# [HOW TO COMPLETE THIS TASK]
Below are the entries. Print only the lines starting at the one with "blue camera: 7 -> 3" and ending at the one with "white cutting board: 5 -> 7", exactly, with no pictures.
EXERCISE INPUT START
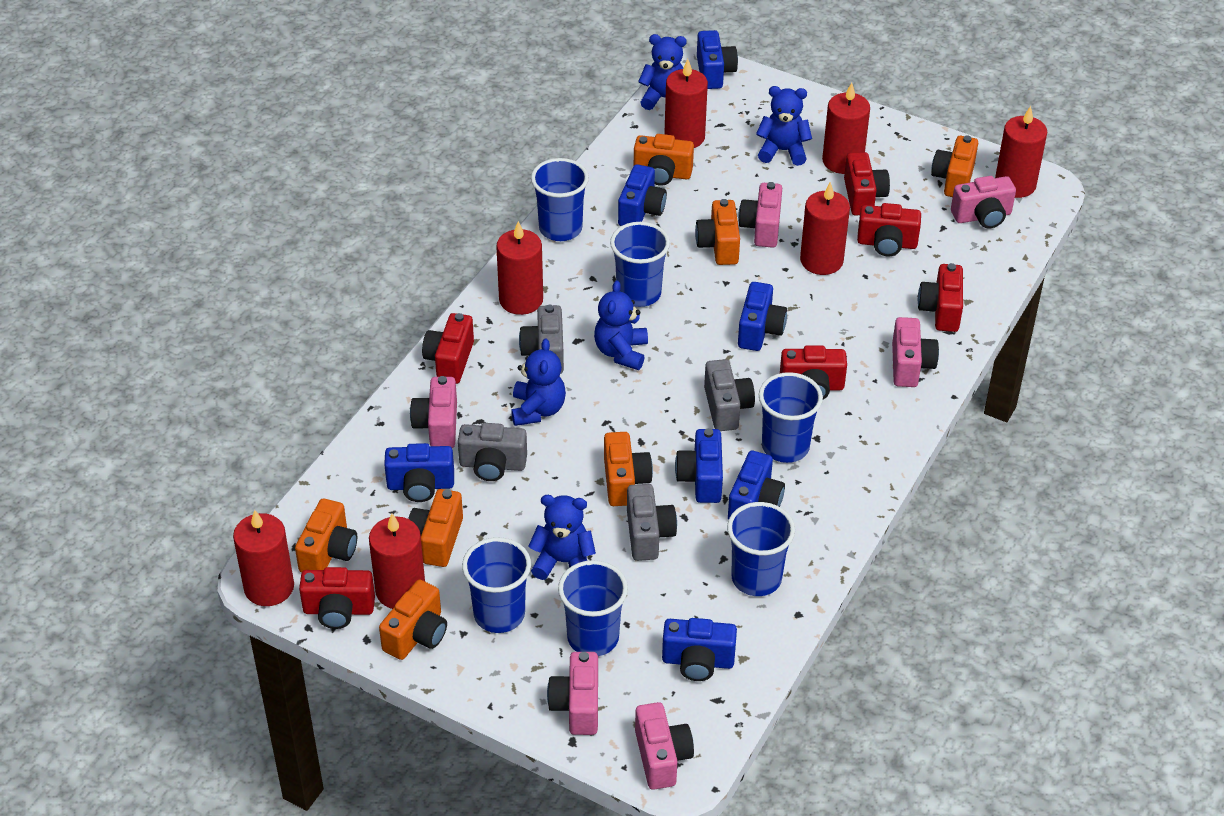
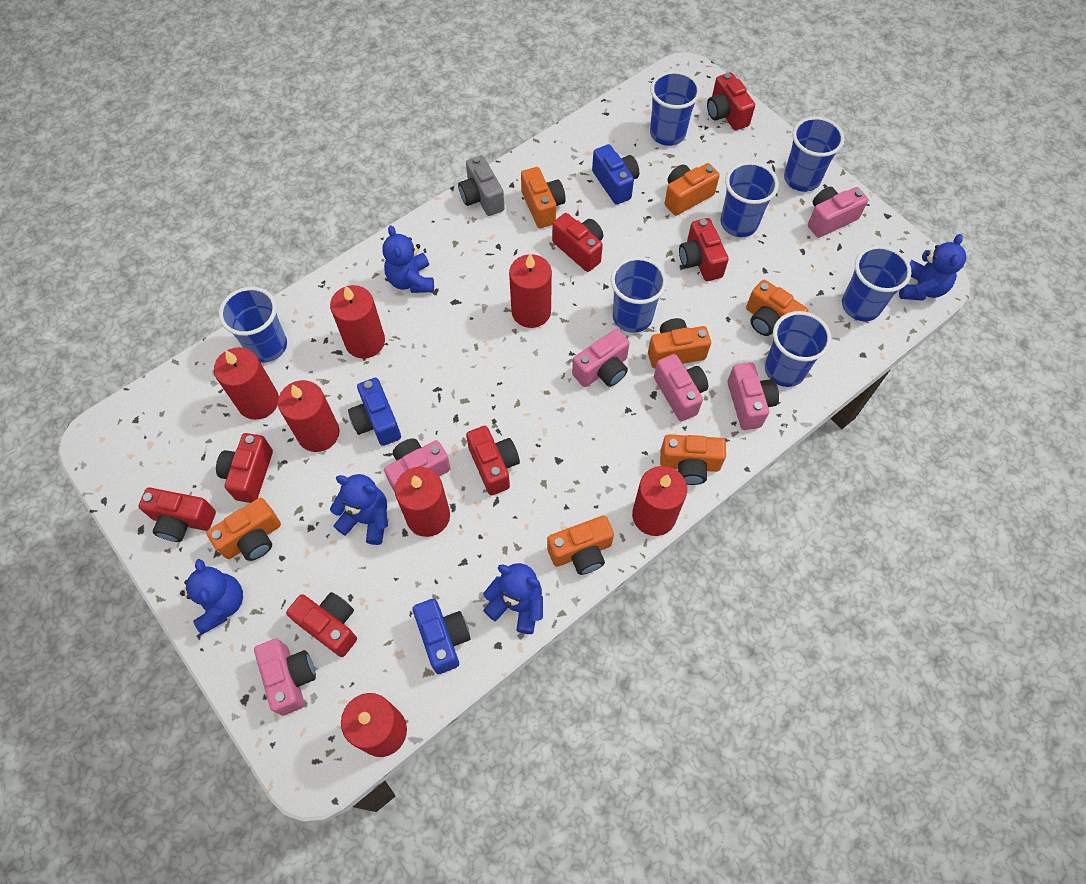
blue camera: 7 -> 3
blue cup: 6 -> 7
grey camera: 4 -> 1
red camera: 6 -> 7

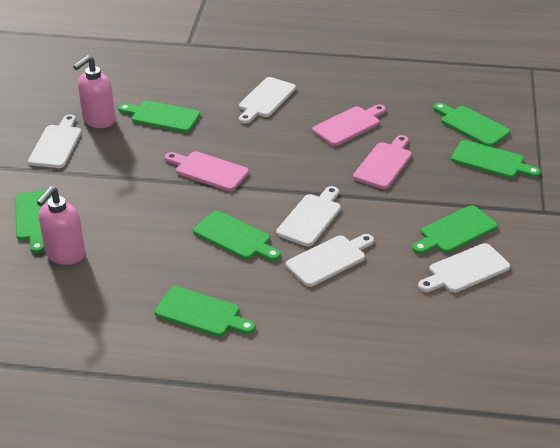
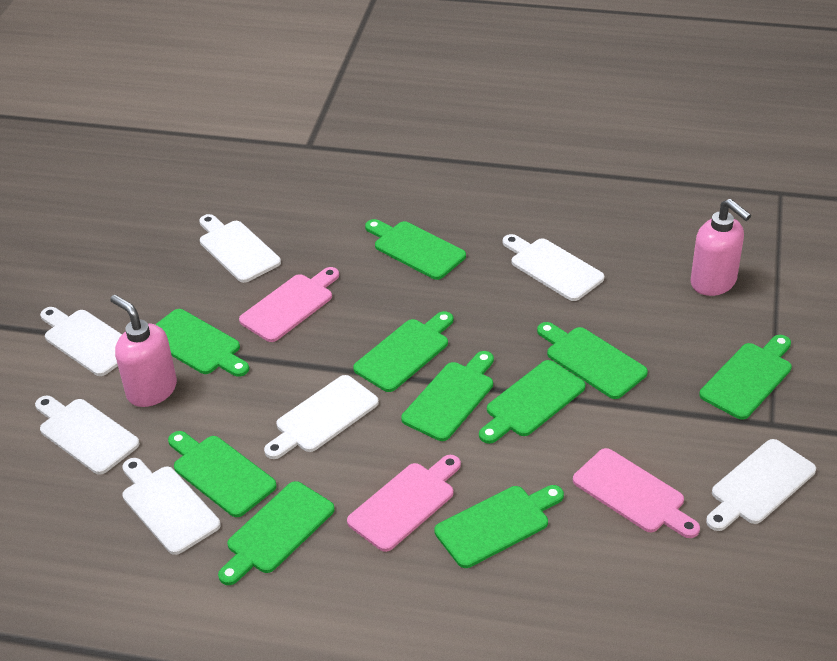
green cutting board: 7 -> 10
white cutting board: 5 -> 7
EXERCISE INPUT END
EXERCISE INPUT START
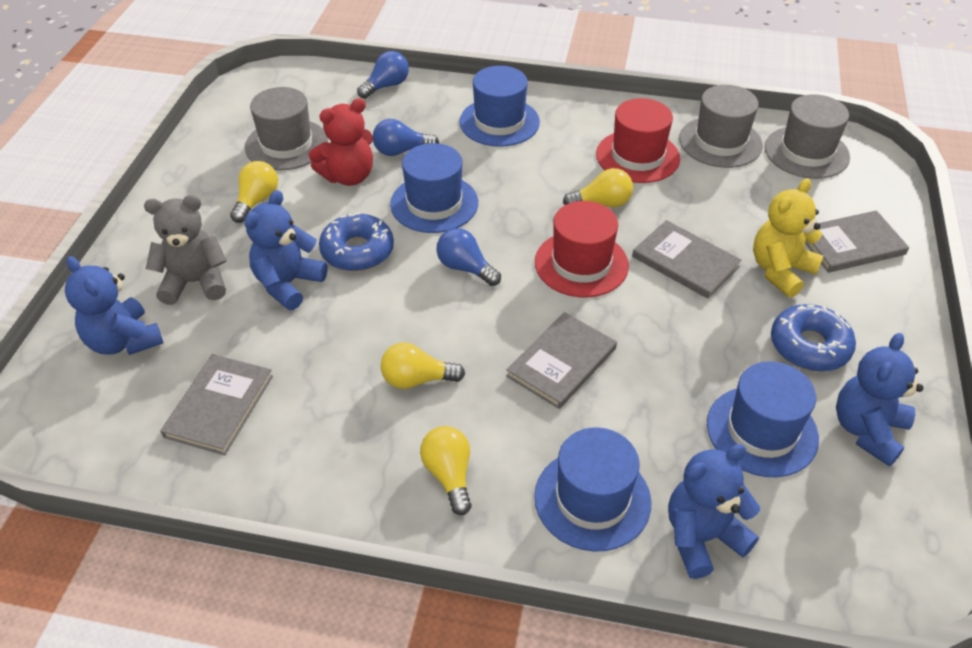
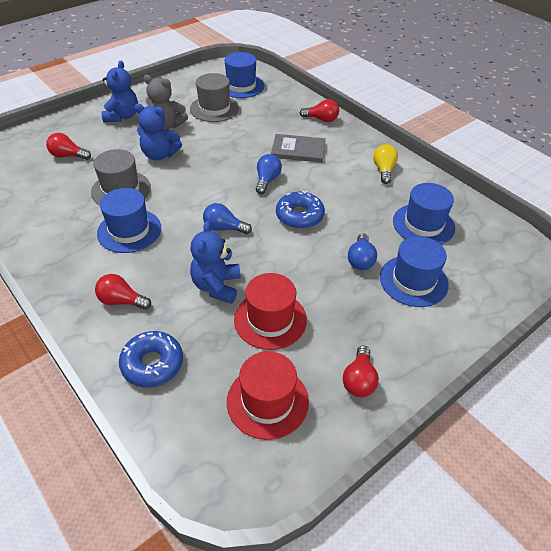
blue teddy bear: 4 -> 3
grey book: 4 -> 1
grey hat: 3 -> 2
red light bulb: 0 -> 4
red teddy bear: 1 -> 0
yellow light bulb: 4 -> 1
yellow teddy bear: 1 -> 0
EXERCISE INPUT END
EXERCISE INPUT START
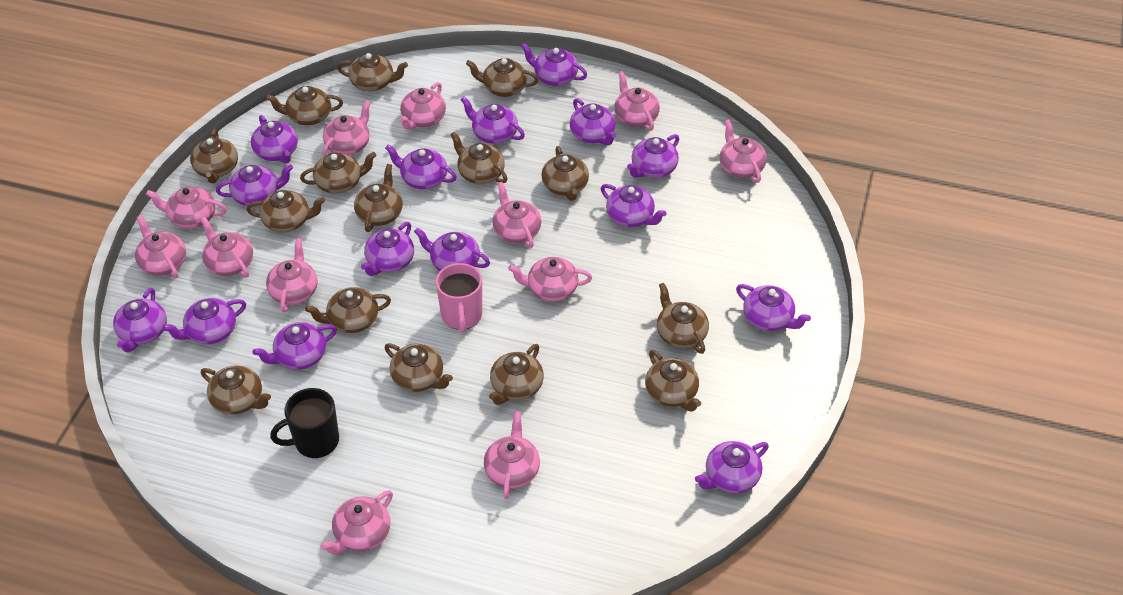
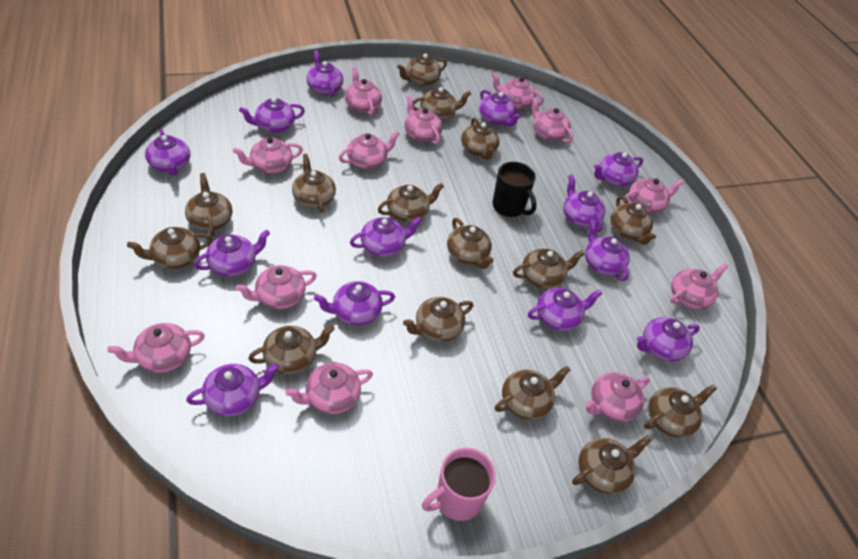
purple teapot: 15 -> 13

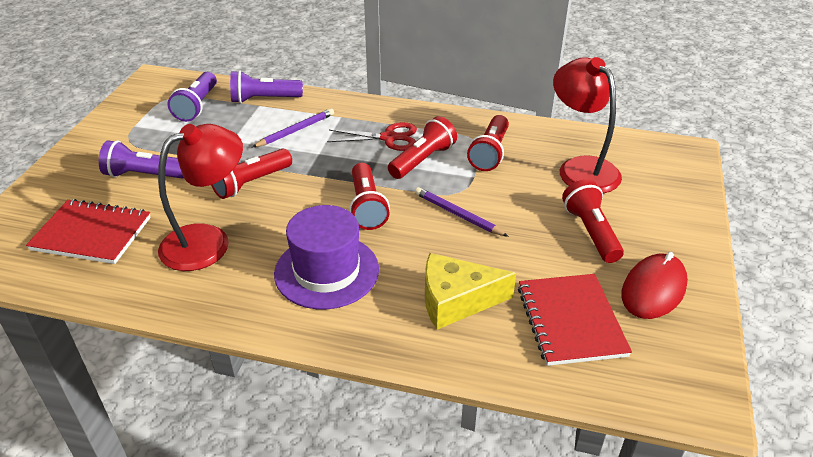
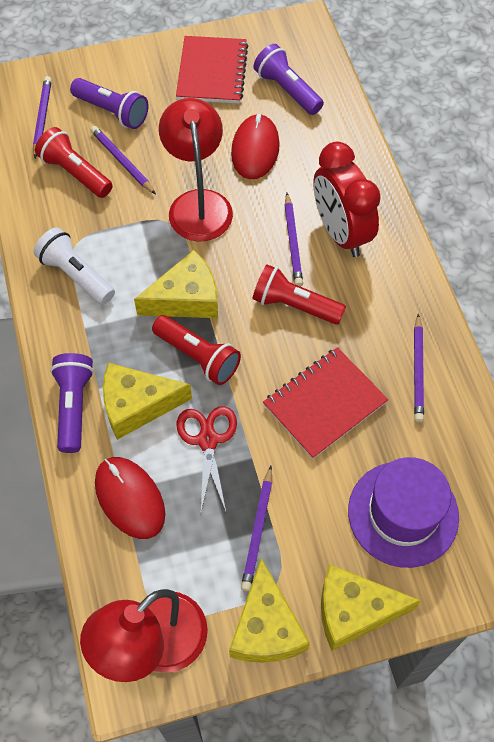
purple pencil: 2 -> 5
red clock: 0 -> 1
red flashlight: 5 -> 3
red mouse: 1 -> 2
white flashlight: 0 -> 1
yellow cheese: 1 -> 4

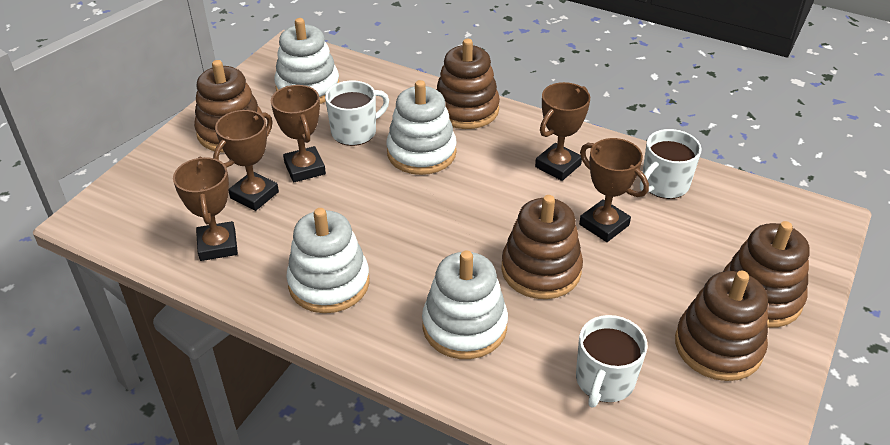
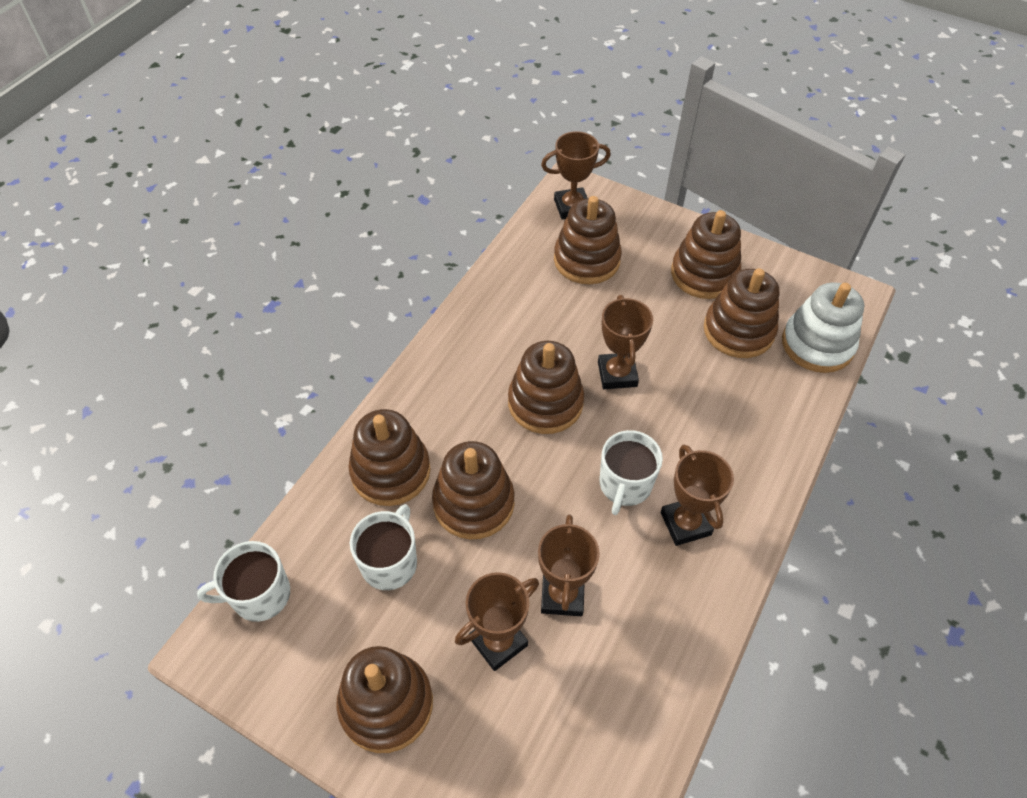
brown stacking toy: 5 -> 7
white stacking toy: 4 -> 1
EXERCISE INPUT END
# [YOUR SOLUTION]
blue camera: 7 -> 3
blue cup: 6 -> 7
grey camera: 4 -> 1
red camera: 6 -> 7

green cutting board: 7 -> 10
white cutting board: 5 -> 7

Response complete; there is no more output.